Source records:
#####

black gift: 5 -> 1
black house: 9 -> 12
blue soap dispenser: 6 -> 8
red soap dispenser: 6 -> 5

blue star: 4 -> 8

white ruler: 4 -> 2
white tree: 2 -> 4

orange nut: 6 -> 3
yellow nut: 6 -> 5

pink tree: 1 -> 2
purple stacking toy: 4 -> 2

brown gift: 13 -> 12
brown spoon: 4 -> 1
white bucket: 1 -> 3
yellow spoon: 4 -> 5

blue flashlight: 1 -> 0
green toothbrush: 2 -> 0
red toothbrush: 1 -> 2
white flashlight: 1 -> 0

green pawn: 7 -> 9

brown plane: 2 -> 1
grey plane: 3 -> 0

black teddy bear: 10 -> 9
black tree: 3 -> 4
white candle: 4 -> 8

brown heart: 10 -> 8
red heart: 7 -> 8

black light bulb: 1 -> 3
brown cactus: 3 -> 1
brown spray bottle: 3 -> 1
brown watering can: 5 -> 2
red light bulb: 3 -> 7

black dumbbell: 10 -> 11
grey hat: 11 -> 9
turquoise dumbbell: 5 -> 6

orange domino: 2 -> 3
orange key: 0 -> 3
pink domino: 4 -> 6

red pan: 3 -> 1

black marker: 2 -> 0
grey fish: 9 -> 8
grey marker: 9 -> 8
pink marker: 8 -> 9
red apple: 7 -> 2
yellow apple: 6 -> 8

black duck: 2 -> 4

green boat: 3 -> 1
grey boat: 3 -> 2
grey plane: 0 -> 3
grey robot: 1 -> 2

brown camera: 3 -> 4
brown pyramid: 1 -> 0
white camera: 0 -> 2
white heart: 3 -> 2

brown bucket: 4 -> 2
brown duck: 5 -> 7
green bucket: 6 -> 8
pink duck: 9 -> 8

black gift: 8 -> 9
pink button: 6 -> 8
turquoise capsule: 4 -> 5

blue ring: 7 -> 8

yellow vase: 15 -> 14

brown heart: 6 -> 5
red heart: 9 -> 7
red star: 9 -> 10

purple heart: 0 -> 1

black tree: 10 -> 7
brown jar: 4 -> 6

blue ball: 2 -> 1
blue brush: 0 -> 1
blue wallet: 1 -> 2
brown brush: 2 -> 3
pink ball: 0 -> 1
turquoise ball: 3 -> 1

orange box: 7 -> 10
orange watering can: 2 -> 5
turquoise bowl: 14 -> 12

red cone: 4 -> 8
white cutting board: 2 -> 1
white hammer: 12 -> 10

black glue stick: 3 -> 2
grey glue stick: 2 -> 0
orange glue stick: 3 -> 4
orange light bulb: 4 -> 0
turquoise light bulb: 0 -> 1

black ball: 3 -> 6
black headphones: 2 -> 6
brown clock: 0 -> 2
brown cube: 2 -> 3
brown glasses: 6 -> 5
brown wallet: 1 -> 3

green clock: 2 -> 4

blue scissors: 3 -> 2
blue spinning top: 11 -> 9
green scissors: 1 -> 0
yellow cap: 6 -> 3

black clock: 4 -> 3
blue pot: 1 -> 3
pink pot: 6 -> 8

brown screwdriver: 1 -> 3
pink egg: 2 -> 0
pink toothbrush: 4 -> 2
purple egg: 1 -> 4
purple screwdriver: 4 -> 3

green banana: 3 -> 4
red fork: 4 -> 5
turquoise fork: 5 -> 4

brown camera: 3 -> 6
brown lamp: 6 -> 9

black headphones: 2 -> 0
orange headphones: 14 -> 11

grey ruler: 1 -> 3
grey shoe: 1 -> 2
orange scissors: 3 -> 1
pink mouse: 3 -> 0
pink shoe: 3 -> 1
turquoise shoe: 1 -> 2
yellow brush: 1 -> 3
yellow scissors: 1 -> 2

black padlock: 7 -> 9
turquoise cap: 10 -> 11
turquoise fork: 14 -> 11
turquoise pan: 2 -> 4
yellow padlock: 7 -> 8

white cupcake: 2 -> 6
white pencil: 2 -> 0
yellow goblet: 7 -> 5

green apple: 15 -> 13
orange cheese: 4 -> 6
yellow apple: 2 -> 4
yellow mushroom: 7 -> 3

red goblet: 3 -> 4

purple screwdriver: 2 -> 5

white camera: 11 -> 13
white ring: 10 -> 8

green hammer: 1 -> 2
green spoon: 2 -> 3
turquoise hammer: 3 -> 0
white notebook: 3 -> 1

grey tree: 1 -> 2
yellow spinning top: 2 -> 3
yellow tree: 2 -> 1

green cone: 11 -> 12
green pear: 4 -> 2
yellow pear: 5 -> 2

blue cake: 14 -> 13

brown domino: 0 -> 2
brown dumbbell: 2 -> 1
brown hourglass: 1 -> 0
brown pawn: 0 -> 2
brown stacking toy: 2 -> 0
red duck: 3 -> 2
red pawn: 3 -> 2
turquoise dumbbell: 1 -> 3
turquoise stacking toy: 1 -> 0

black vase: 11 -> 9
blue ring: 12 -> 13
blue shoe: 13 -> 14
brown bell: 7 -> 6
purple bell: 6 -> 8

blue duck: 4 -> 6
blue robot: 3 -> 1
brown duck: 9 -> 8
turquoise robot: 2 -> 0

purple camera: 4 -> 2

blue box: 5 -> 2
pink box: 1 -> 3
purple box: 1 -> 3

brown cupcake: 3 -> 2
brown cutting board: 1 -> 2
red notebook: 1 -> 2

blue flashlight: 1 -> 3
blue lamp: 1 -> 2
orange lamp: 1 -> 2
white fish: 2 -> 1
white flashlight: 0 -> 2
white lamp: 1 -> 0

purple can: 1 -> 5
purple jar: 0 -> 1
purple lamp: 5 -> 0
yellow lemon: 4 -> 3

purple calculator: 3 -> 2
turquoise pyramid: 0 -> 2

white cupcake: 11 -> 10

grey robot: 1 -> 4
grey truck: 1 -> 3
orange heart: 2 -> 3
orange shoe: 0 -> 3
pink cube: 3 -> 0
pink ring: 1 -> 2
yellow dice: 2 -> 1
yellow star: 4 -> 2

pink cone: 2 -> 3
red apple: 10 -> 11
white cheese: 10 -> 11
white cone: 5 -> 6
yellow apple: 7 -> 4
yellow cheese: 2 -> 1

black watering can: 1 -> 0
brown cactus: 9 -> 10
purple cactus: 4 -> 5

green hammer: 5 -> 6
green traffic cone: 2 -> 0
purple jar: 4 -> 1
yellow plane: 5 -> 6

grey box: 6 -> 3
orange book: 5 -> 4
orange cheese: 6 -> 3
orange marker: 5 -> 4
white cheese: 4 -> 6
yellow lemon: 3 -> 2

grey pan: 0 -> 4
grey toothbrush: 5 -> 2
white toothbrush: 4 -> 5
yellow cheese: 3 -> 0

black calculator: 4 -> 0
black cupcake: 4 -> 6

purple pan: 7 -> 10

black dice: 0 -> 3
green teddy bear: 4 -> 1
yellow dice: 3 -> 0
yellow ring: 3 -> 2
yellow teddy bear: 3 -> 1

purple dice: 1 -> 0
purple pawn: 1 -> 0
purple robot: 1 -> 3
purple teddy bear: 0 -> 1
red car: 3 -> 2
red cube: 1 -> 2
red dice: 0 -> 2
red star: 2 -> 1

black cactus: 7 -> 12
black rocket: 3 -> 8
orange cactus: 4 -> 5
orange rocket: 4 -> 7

#####

» WHAT IS NEEDED: Only the lines above from the line containing "grey plane: 3 -> 0" through the line containing "grey marker: 9 -> 8" should be retyped, exactly and with both ends included.

» RESULT OF THE EXERCISE:
grey plane: 3 -> 0

black teddy bear: 10 -> 9
black tree: 3 -> 4
white candle: 4 -> 8

brown heart: 10 -> 8
red heart: 7 -> 8

black light bulb: 1 -> 3
brown cactus: 3 -> 1
brown spray bottle: 3 -> 1
brown watering can: 5 -> 2
red light bulb: 3 -> 7

black dumbbell: 10 -> 11
grey hat: 11 -> 9
turquoise dumbbell: 5 -> 6

orange domino: 2 -> 3
orange key: 0 -> 3
pink domino: 4 -> 6

red pan: 3 -> 1

black marker: 2 -> 0
grey fish: 9 -> 8
grey marker: 9 -> 8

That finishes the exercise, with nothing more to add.